[The problem] Leaving out all pictures, restate word for word the lines from the one with "Francesca: [1044,105,1073,129] ->" through the last line of the entries.

==== Records provided ====

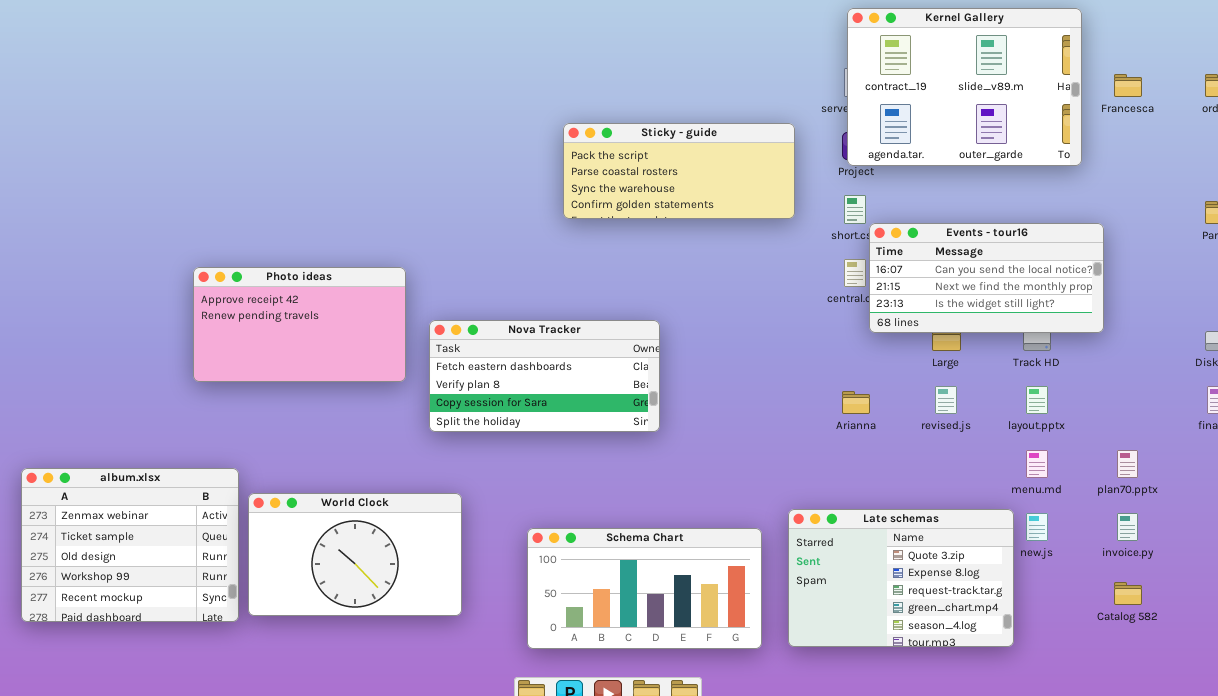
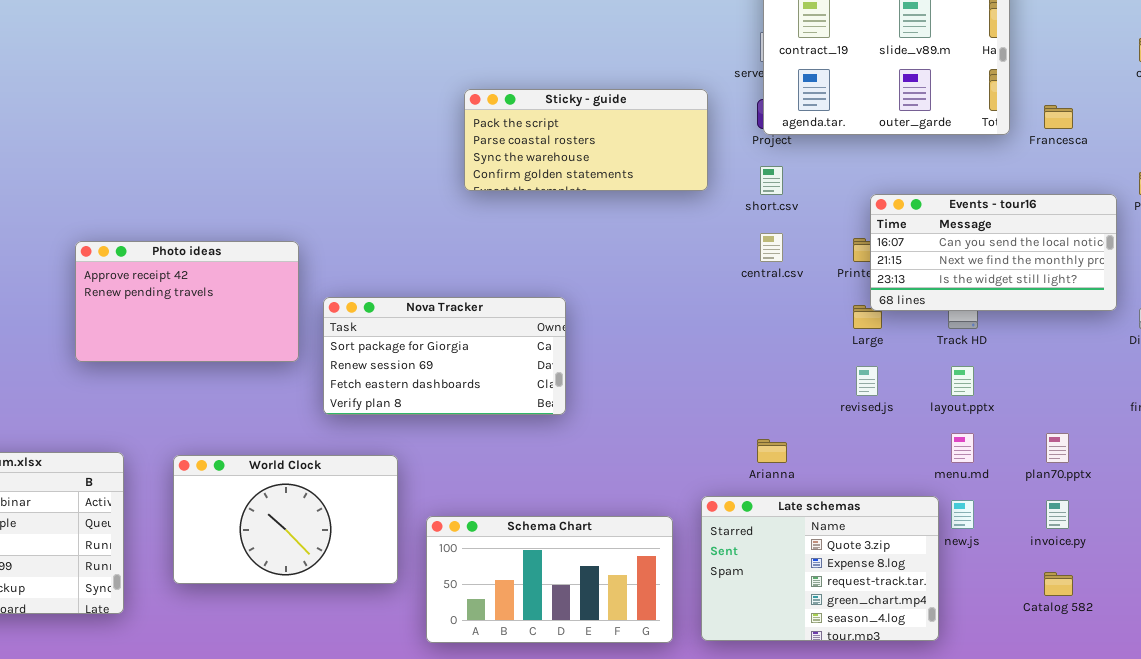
Francesca: [1114,74,1142,97] -> [1044,105,1073,129], moved
Events - tour16: [869,223,1104,333] -> [870,194,1117,311], moved
Nova Tracker: [429,320,660,432] -> [323,297,566,415], scrolled up 2 rows
Arianna: [842,391,870,414] -> [757,439,787,463], moved
World Clock: [248,493,462,616] -> [173,455,398,584], moved

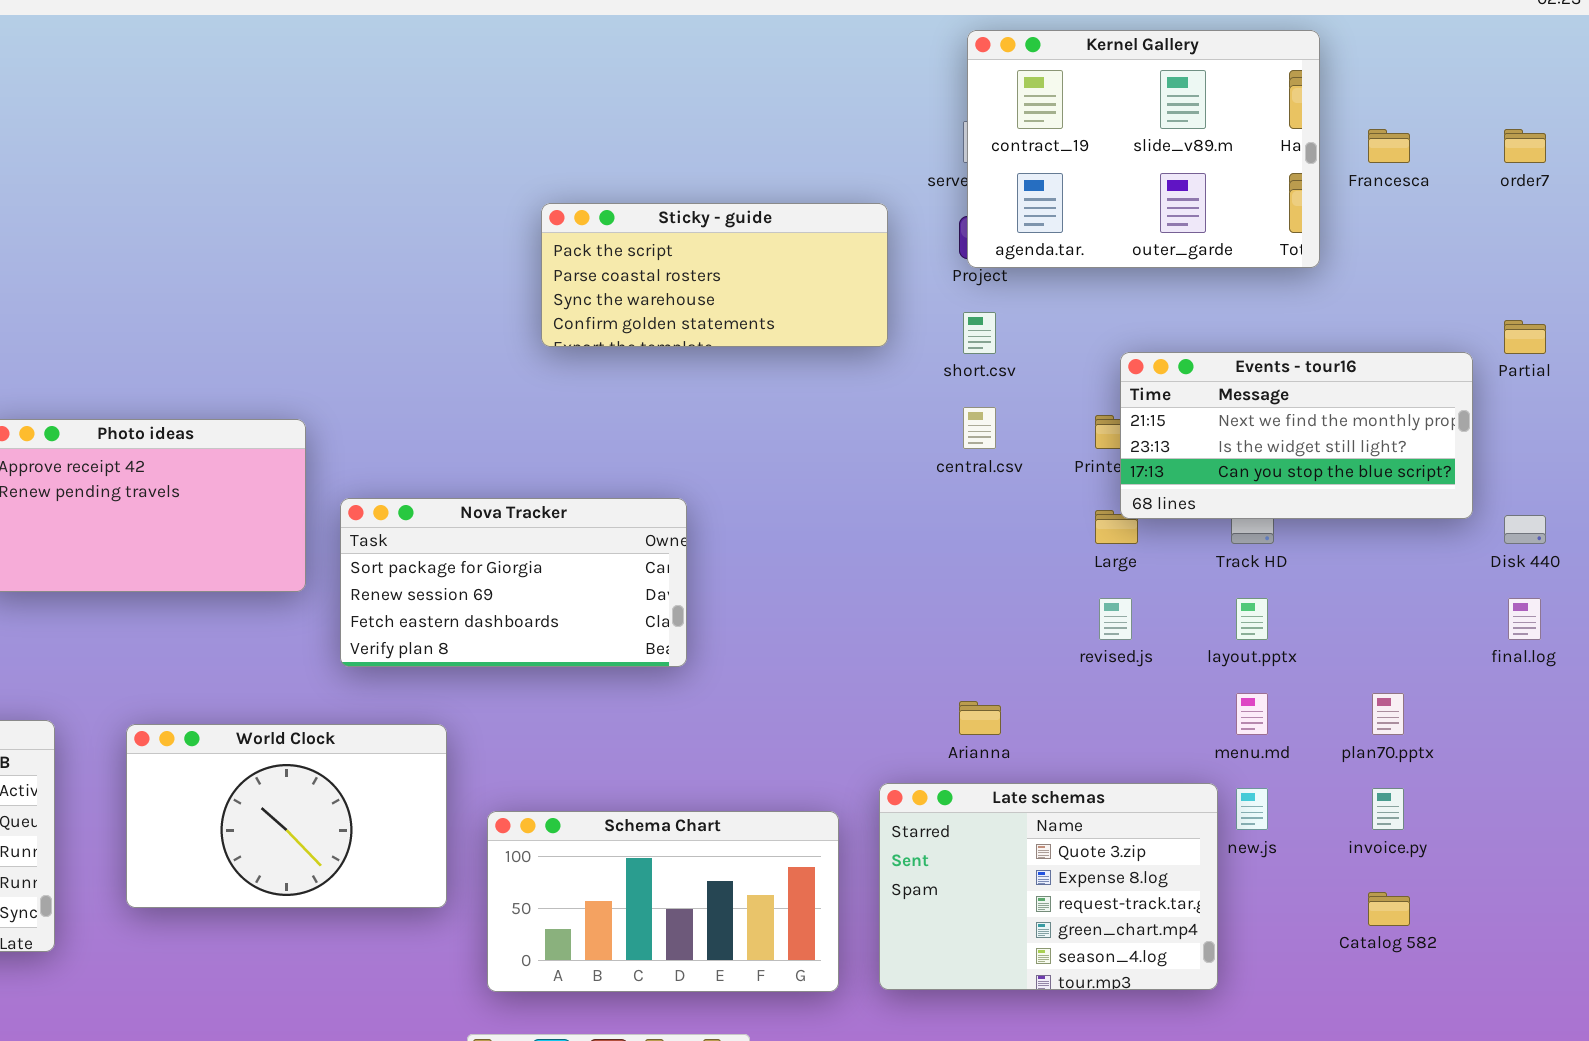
Francesca: [1044,105,1073,129] -> [1368,129,1410,163], moved
Events - tour16: [870,194,1117,311] -> [1120,352,1473,519], scrolled down 1 row

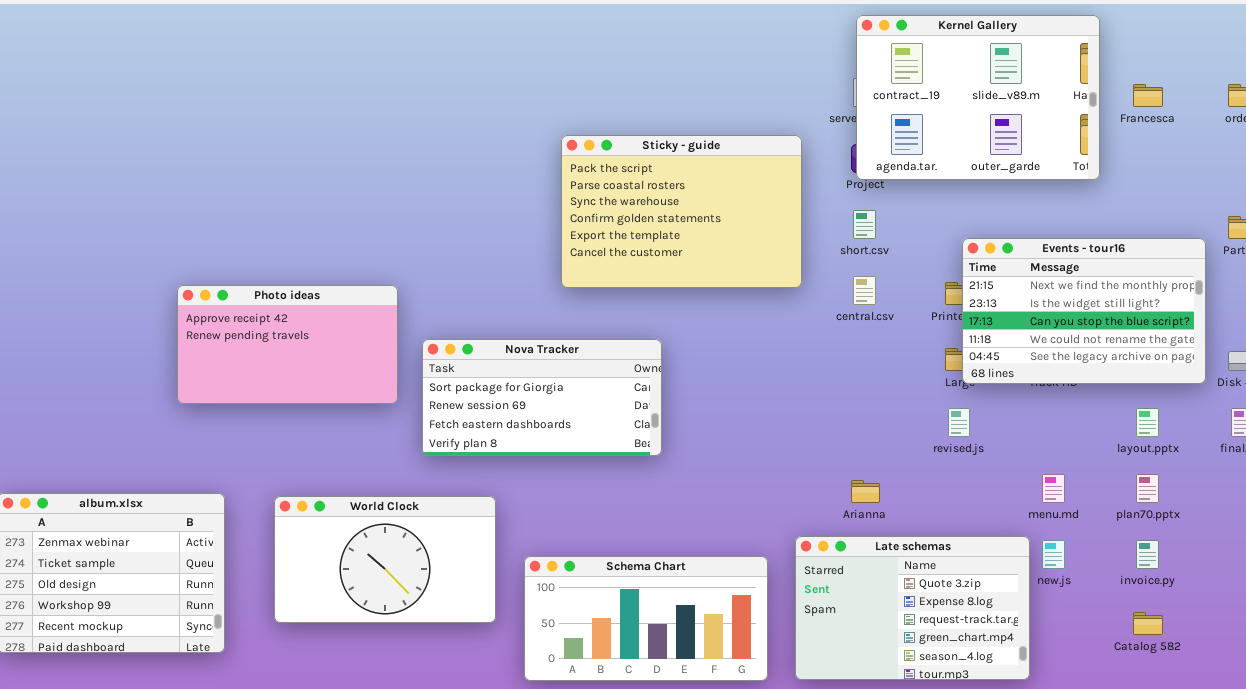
Sticky - guide: [541,203,888,347] -> [561,135,802,288], resized
Events - tour16: [1120,352,1473,519] -> [962,238,1206,384], resized
layout.pptx: [1236,598,1268,640] -> [1136,408,1159,437], moved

====

[Written answer]
Francesca: [1044,105,1073,129] -> [1368,129,1410,163], moved
Events - tour16: [870,194,1117,311] -> [1120,352,1473,519], scrolled down 1 row

Sticky - guide: [541,203,888,347] -> [561,135,802,288], resized
Events - tour16: [1120,352,1473,519] -> [962,238,1206,384], resized
layout.pptx: [1236,598,1268,640] -> [1136,408,1159,437], moved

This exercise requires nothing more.